(Task description):
When you spot the word "purple" in a line of the data below, copy that line.

+++++

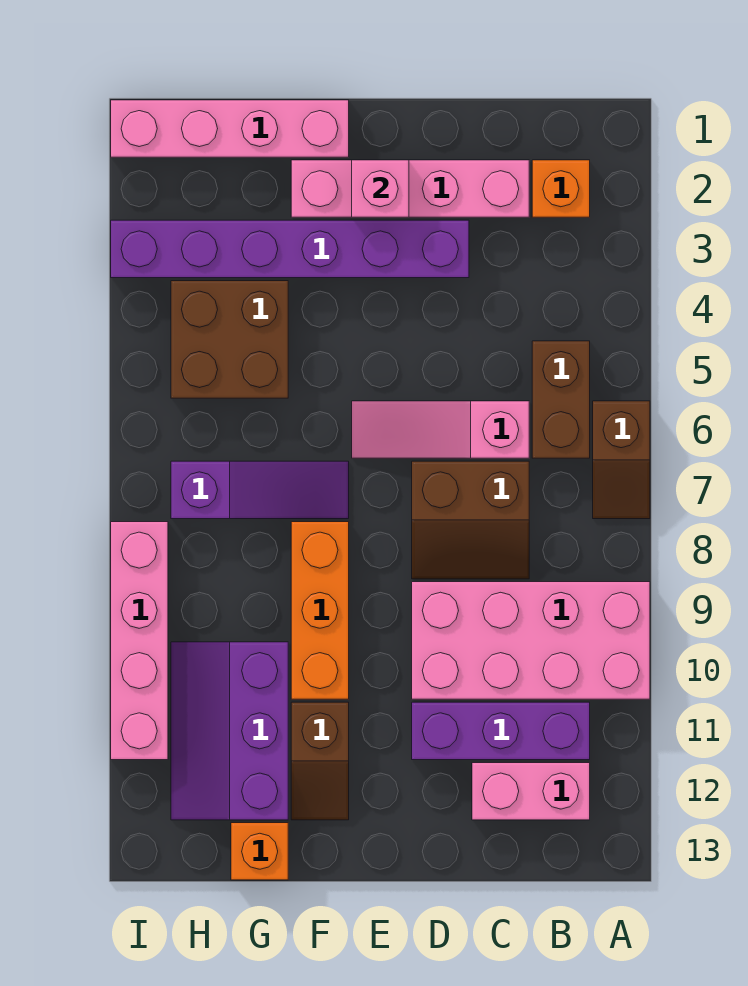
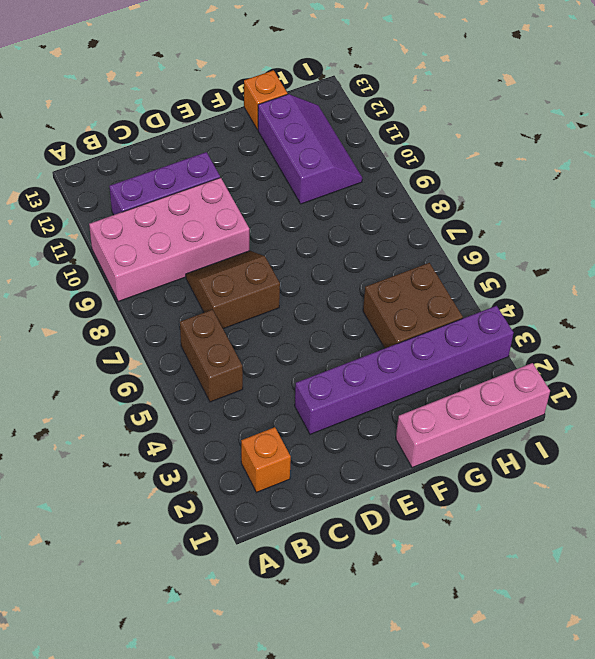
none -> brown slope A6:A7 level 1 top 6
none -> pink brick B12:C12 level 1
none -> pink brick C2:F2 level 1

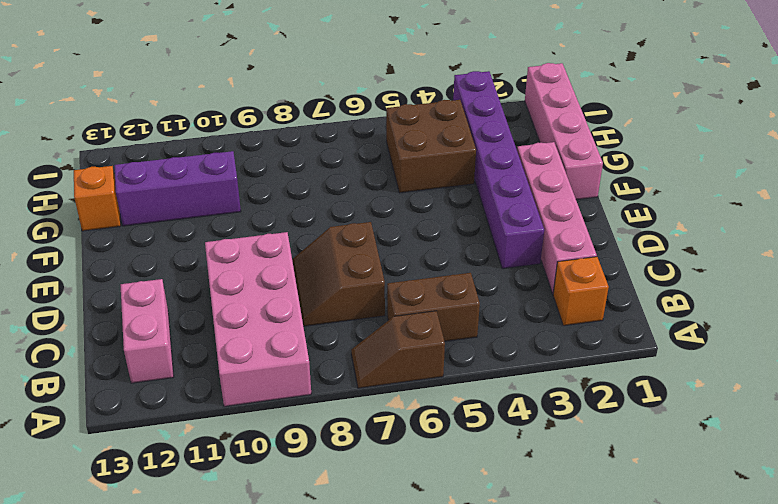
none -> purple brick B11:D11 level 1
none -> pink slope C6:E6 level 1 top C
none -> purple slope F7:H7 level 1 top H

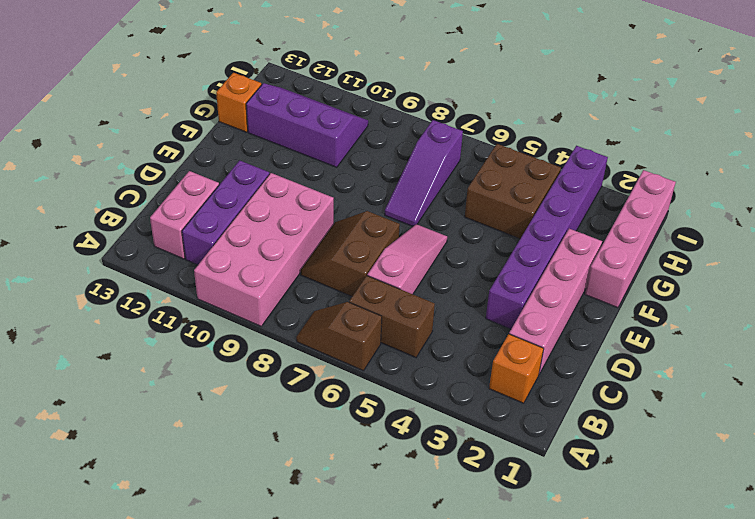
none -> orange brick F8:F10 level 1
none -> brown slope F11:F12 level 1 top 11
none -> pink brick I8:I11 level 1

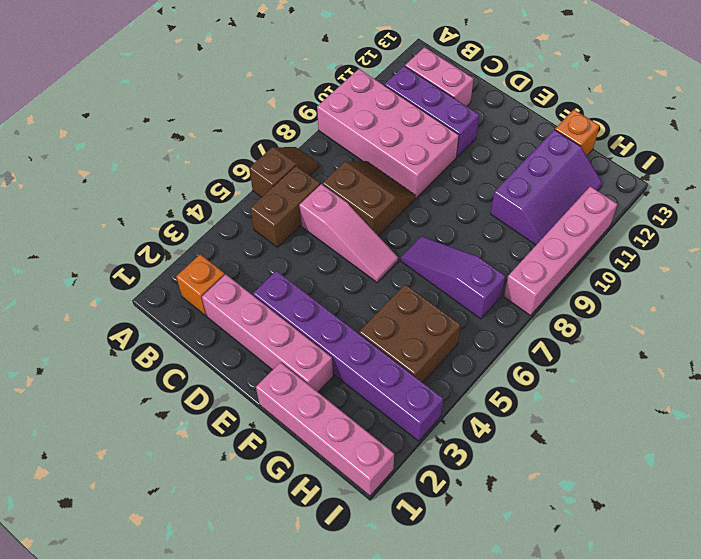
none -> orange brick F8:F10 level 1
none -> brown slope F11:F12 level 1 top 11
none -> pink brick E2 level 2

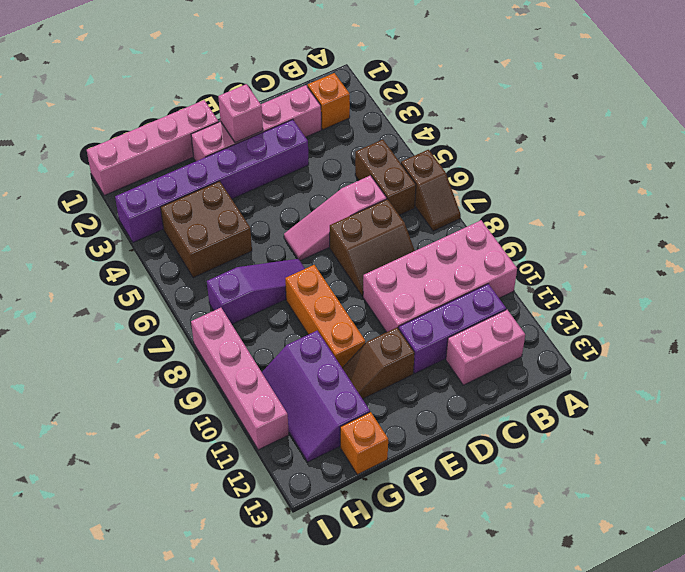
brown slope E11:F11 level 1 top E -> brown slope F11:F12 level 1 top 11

+++++

(Exercise output):
none -> purple brick B11:D11 level 1
none -> purple slope F7:H7 level 1 top H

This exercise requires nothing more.